Multi-image counting data:
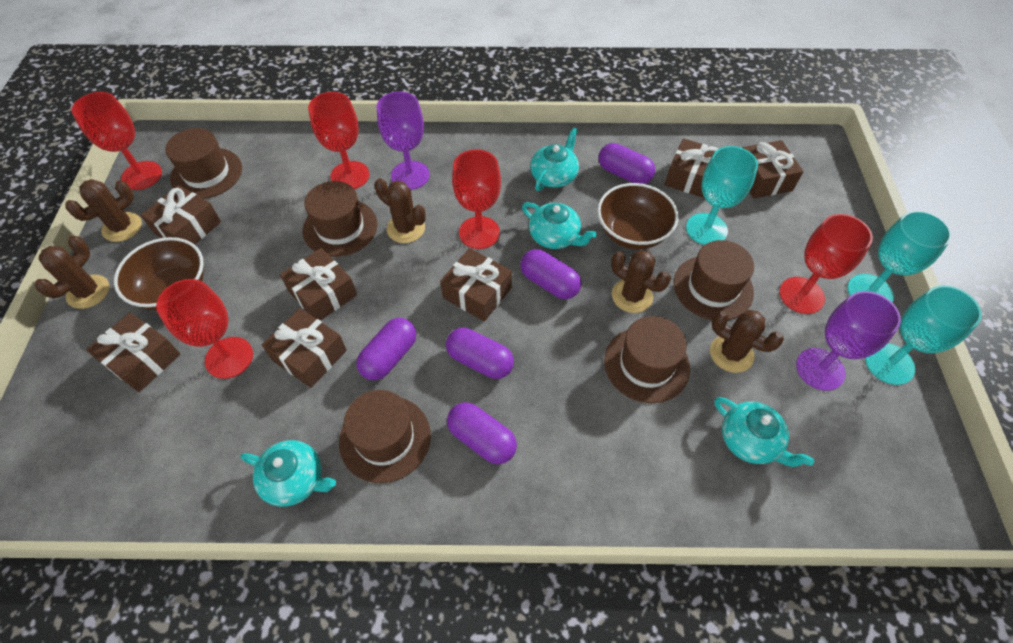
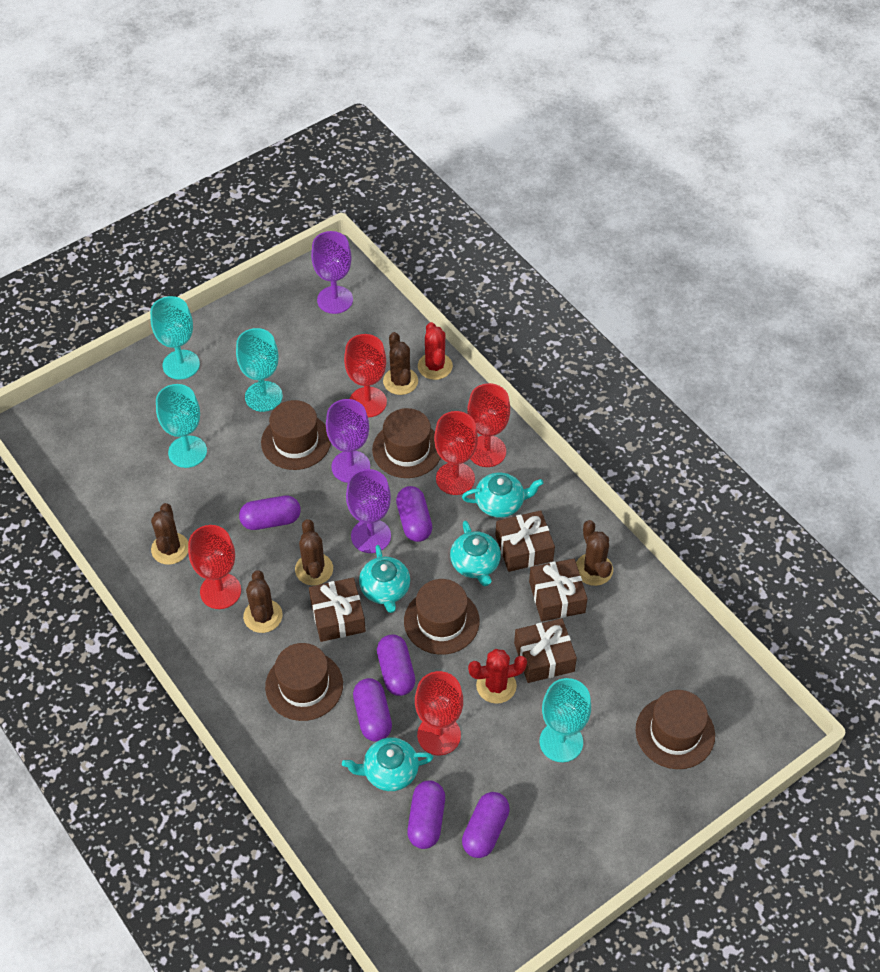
brown bowl: 2 -> 0
brown gift: 7 -> 4
purple capsule: 5 -> 6
purple goblet: 2 -> 3
red cactus: 0 -> 2
turquoise goblet: 3 -> 4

▶ [About this task] Exact copy, no pictures: set down all the entries again as they stand.

▶ [Task result]
brown bowl: 2 -> 0
brown gift: 7 -> 4
purple capsule: 5 -> 6
purple goblet: 2 -> 3
red cactus: 0 -> 2
turquoise goblet: 3 -> 4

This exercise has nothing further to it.